* Directions: Images should be omitted while the rest of the data is duplicated exactly.
Data to process START
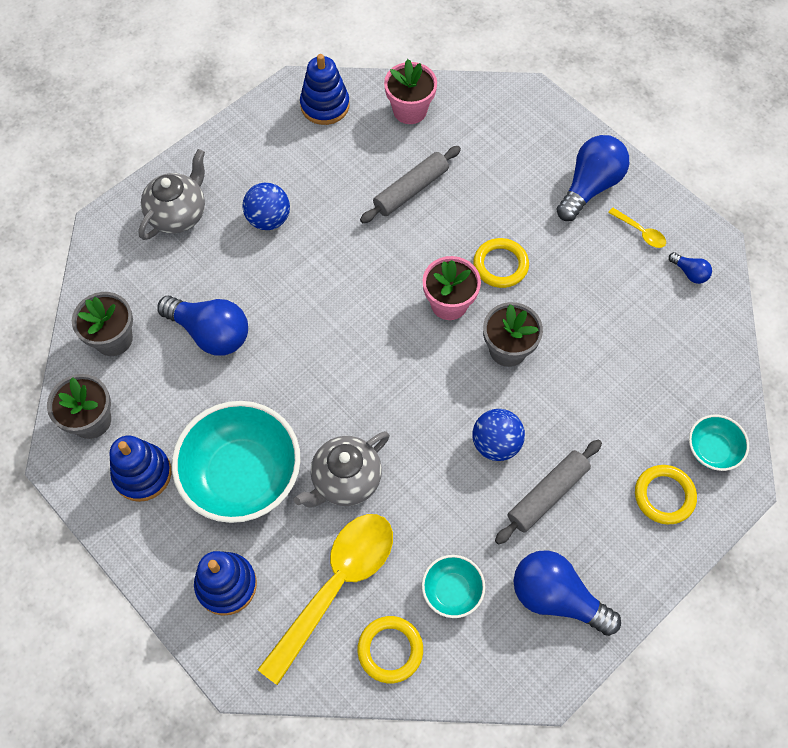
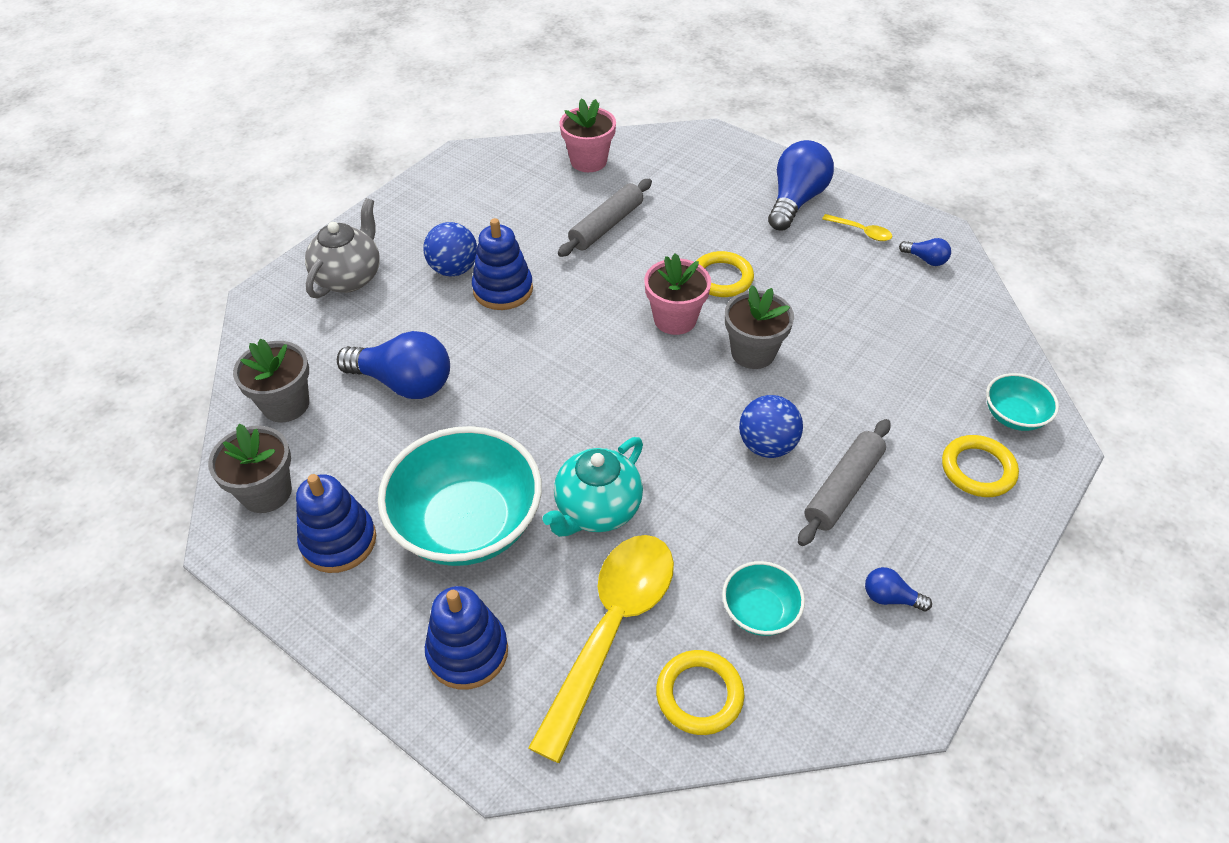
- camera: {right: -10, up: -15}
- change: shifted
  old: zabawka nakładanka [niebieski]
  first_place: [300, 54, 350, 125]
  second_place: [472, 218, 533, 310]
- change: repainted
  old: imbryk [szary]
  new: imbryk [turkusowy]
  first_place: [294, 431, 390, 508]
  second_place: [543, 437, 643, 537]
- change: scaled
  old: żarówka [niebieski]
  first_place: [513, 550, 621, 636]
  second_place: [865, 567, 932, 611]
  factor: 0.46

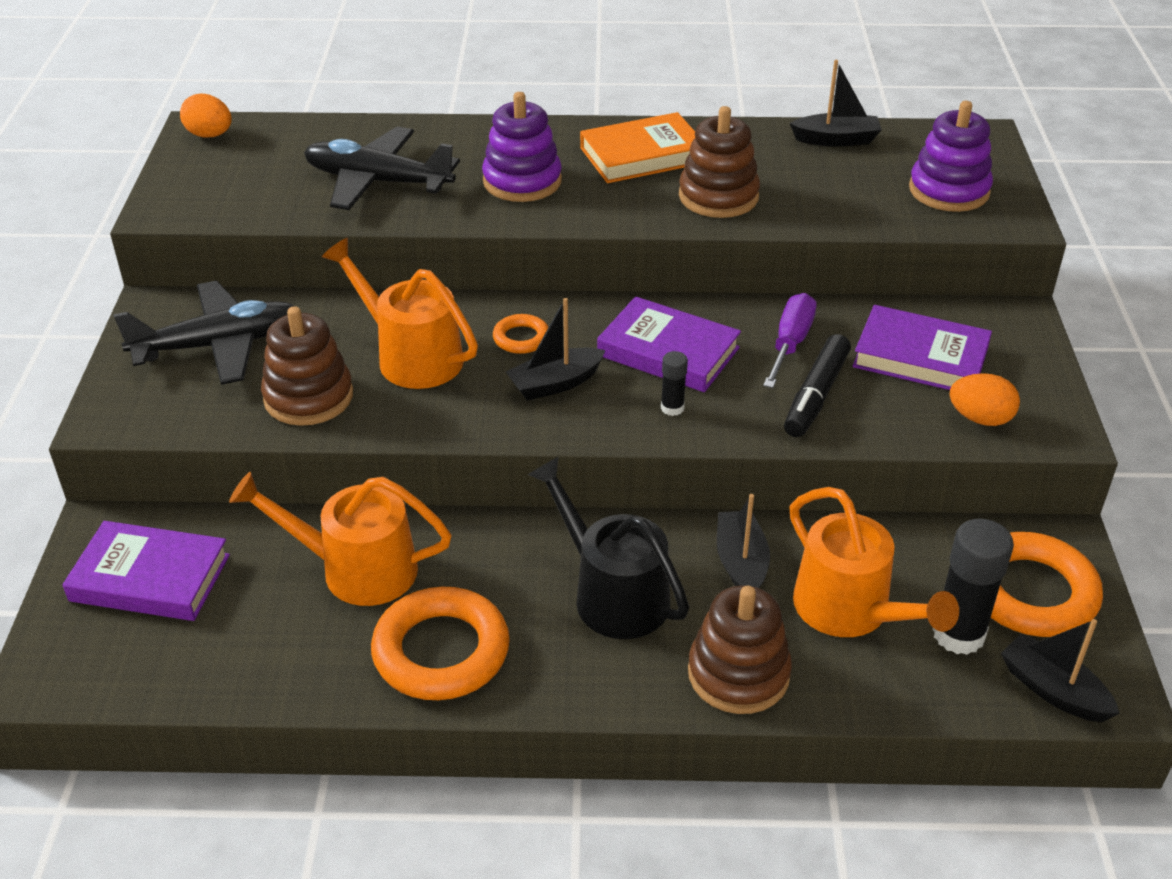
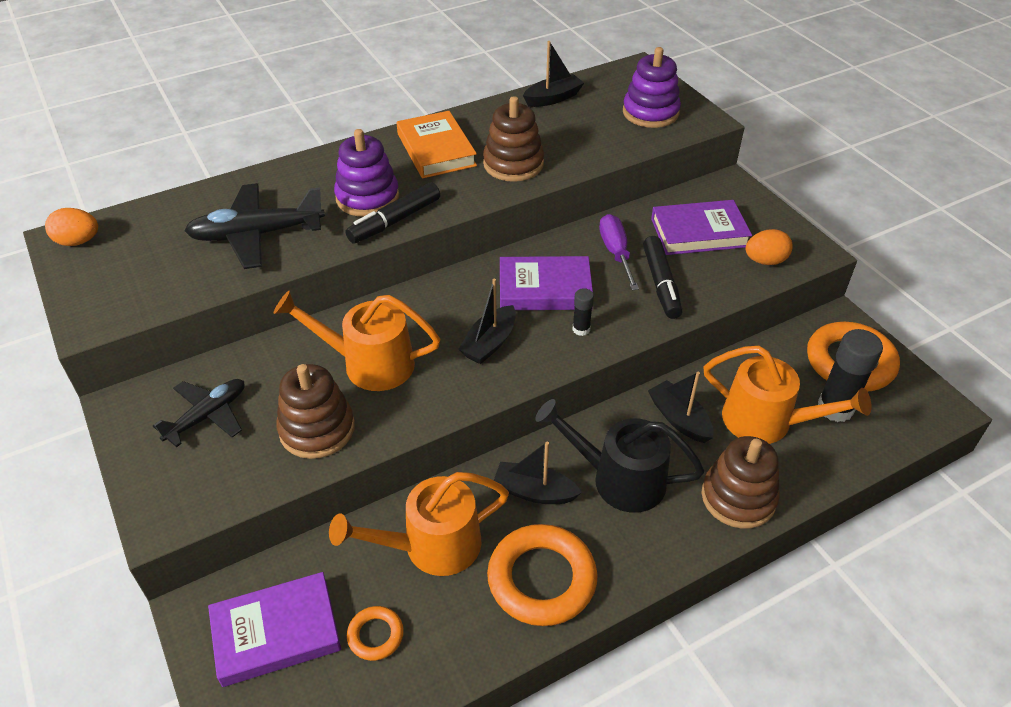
- camera: {right: -30, up: 5}
- change: new
  new: flamaster [czarny]
  second_place: [346, 182, 440, 244]
- change: shifted
  old: pierścień [pomarańczowy]
  first_place: [493, 314, 548, 354]
  second_place: [347, 606, 404, 661]
- change: shifted
  old: łódka [czarny]
  first_place: [1001, 619, 1120, 722]
  second_place: [494, 441, 582, 504]
- change: rotated
  old: książka [pomarańczowy]
  first_place: [580, 112, 695, 183]
  second_place: [397, 111, 477, 178]
  degrees: -60
- change: scaled
  old: samolot [czarny]
  first_place: [114, 281, 294, 385]
  second_place: [153, 379, 245, 447]
  factor: 0.65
Data to process END
* Finished task:
- camera: {right: -10, up: -15}
- change: shifted
  old: zabawka nakładanka [niebieski]
  first_place: [300, 54, 350, 125]
  second_place: [472, 218, 533, 310]
- change: repainted
  old: imbryk [szary]
  new: imbryk [turkusowy]
  first_place: [294, 431, 390, 508]
  second_place: [543, 437, 643, 537]
- change: scaled
  old: żarówka [niebieski]
  first_place: [513, 550, 621, 636]
  second_place: [865, 567, 932, 611]
  factor: 0.46

- camera: {right: -30, up: 5}
- change: new
  new: flamaster [czarny]
  second_place: [346, 182, 440, 244]
- change: shifted
  old: pierścień [pomarańczowy]
  first_place: [493, 314, 548, 354]
  second_place: [347, 606, 404, 661]
- change: shifted
  old: łódka [czarny]
  first_place: [1001, 619, 1120, 722]
  second_place: [494, 441, 582, 504]
- change: rotated
  old: książka [pomarańczowy]
  first_place: [580, 112, 695, 183]
  second_place: [397, 111, 477, 178]
  degrees: -60
- change: scaled
  old: samolot [czarny]
  first_place: [114, 281, 294, 385]
  second_place: [153, 379, 245, 447]
  factor: 0.65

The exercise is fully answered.